- Requirement
Reproduce each line, exactly, from the one containing "grey teddy bear [506,48,553,130]" through the end of the material. Exclude pictures.

- Exercise data
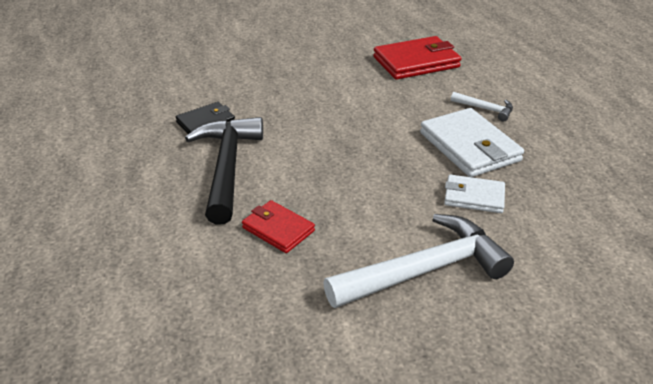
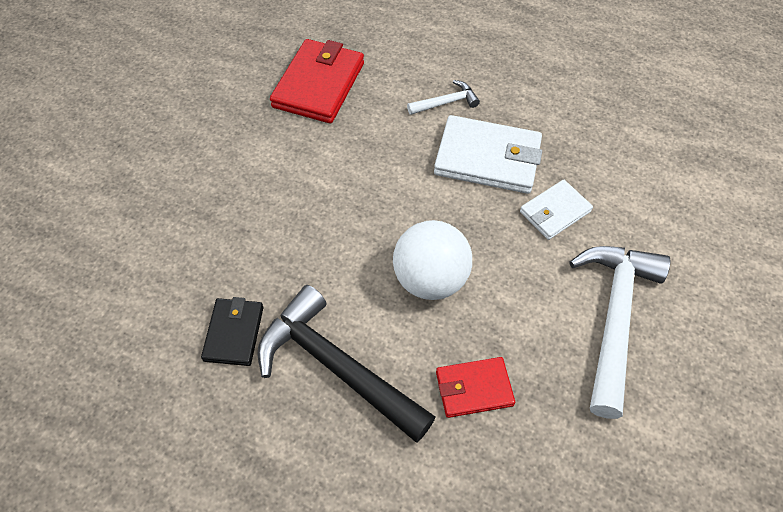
camera: 50 degrees left, 20 degrees up
none -> white ball [393,220,472,300]

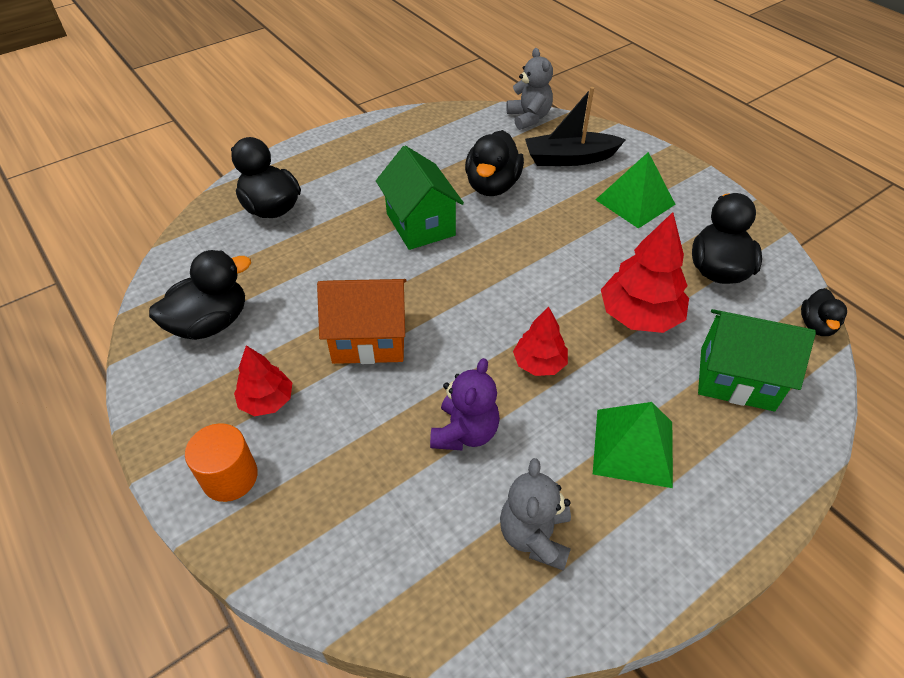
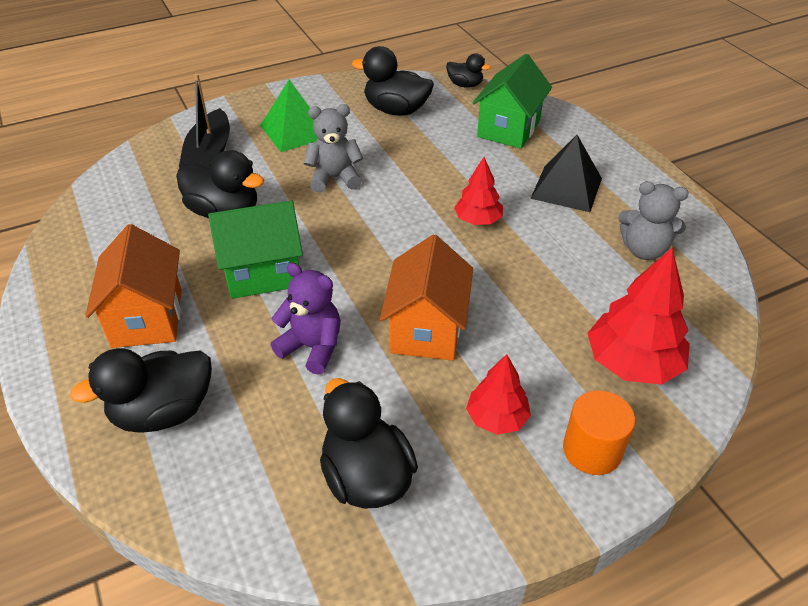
camera: 80 degrees left, 5 degrees down
purple teddy bear [430,358,500,451] -> purple teddy bear moved to [271,263,341,375]
grey teddy bear [506,48,553,130] -> grey teddy bear moved to [304,104,363,192]
green pyramid [593,402,673,488] -> black pyramid [530,135,602,212]
red tree [601,212,689,333] -> red tree moved to [587,248,690,385]
none -> orange house [85,224,182,348]

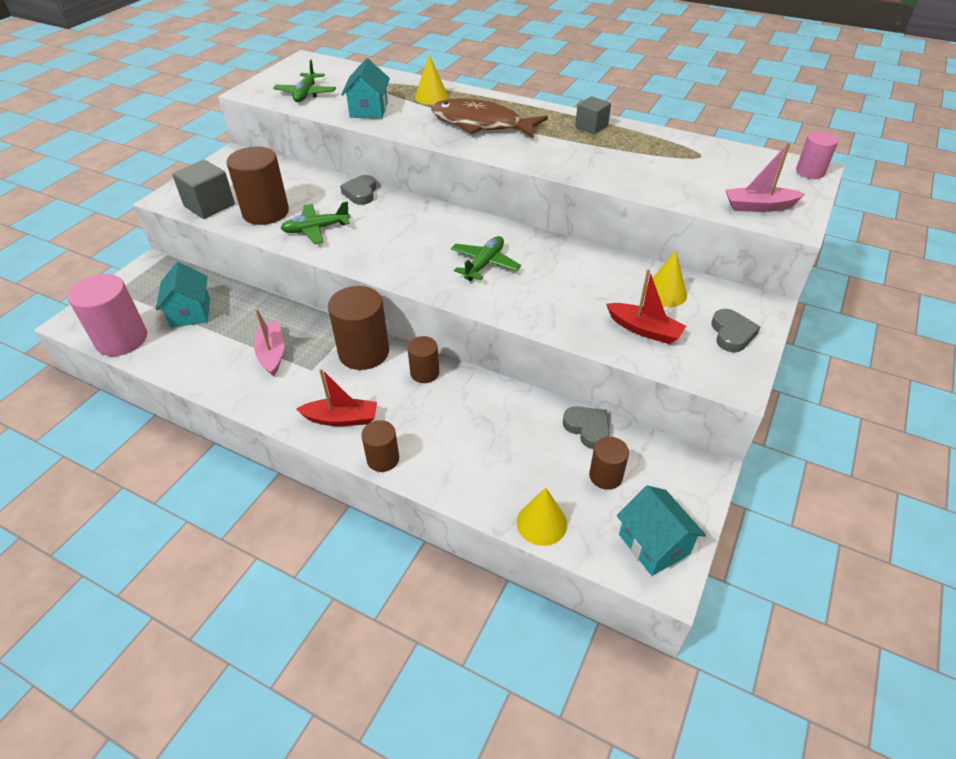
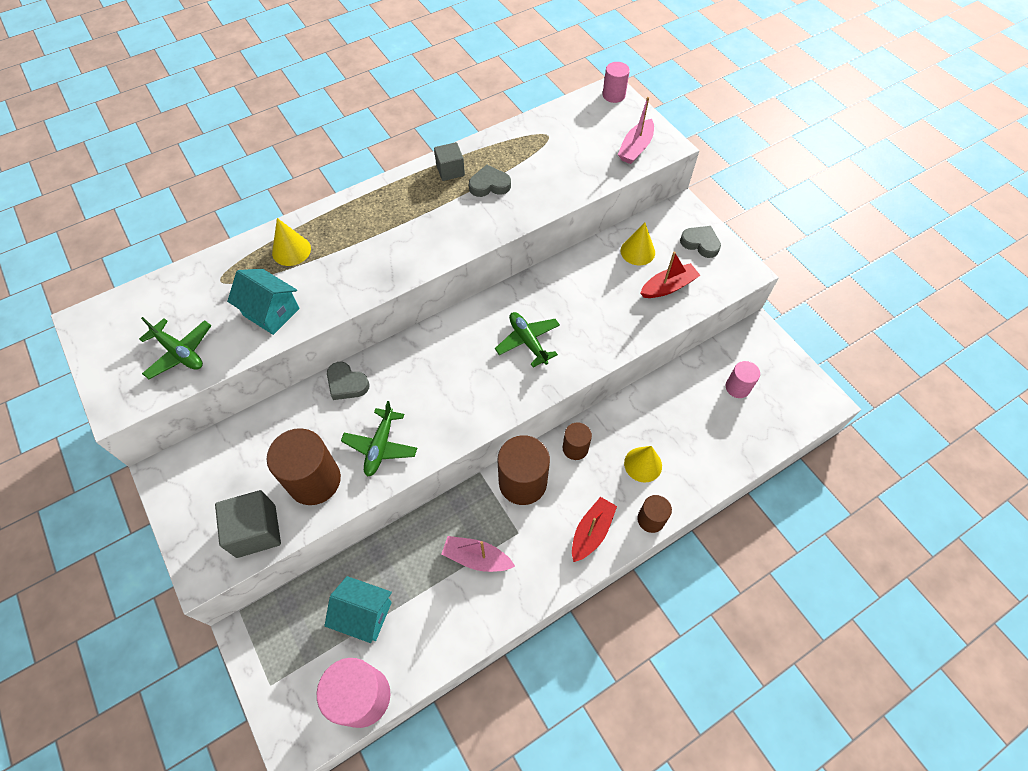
camera: 60 degrees left, 15 degrees up
brown fish [431,98,548,139] -> none
yellow cone [517,487,567,546] -> yellow cone moved to [624,446,662,483]
grey heart [563,406,610,449] -> grey heart moved to [469,165,511,197]
brown cylinder [589,437,629,490] -> pink cylinder [726,361,760,398]
turquoise house [617,485,706,576] -> none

- Response
grey teddy bear [506,48,553,130] -> grey teddy bear moved to [304,104,363,192]
green pyramid [593,402,673,488] -> black pyramid [530,135,602,212]
red tree [601,212,689,333] -> red tree moved to [587,248,690,385]
none -> orange house [85,224,182,348]

camera: 60 degrees left, 15 degrees up
brown fish [431,98,548,139] -> none
yellow cone [517,487,567,546] -> yellow cone moved to [624,446,662,483]
grey heart [563,406,610,449] -> grey heart moved to [469,165,511,197]
brown cylinder [589,437,629,490] -> pink cylinder [726,361,760,398]
turquoise house [617,485,706,576] -> none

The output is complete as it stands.